Task requirements: Return nothing but the lines from the line containing "yellow glue stick: 1 -> 3" through the last line of the records, reproduced exactly.

━━━━

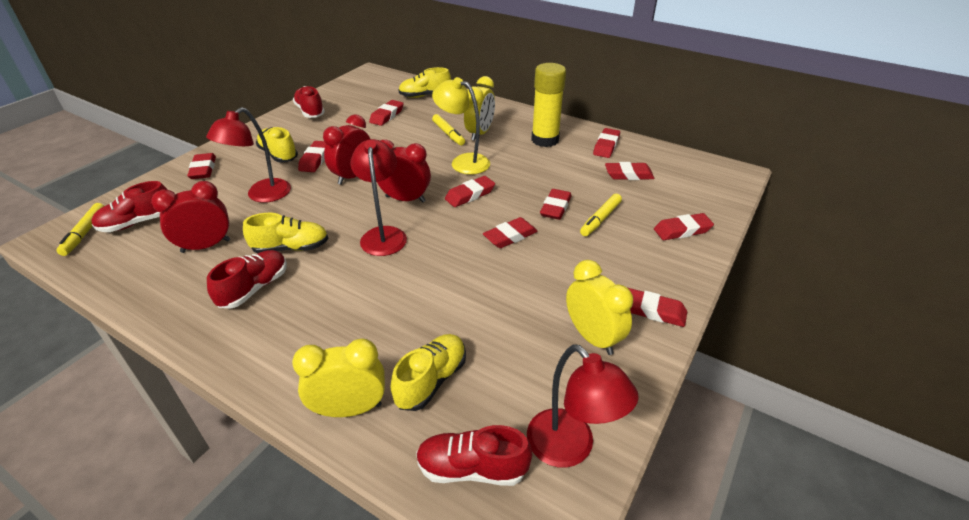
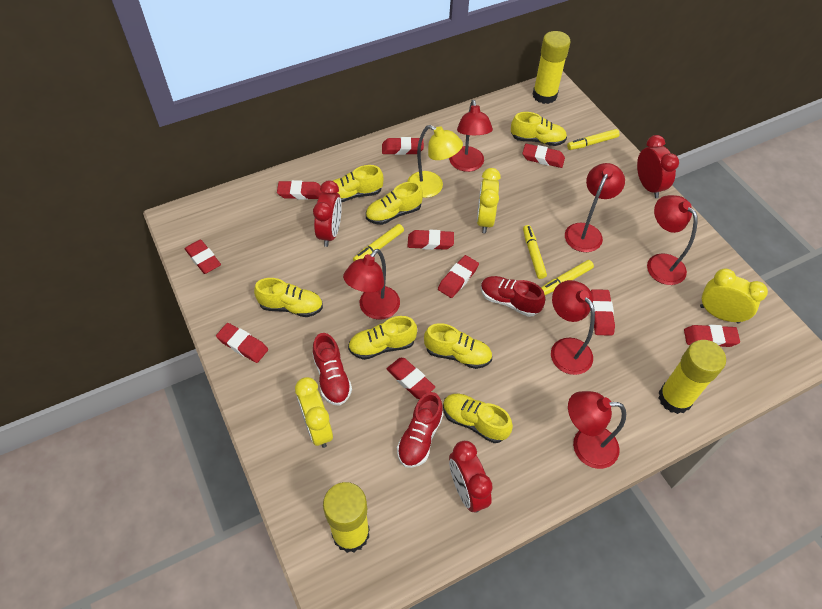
red lamp: 3 -> 6
red shoe: 4 -> 3
yellow glue stick: 1 -> 3
yellow marker: 3 -> 4
yellow shoe: 4 -> 7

━━━━

Answer to this task:
yellow glue stick: 1 -> 3
yellow marker: 3 -> 4
yellow shoe: 4 -> 7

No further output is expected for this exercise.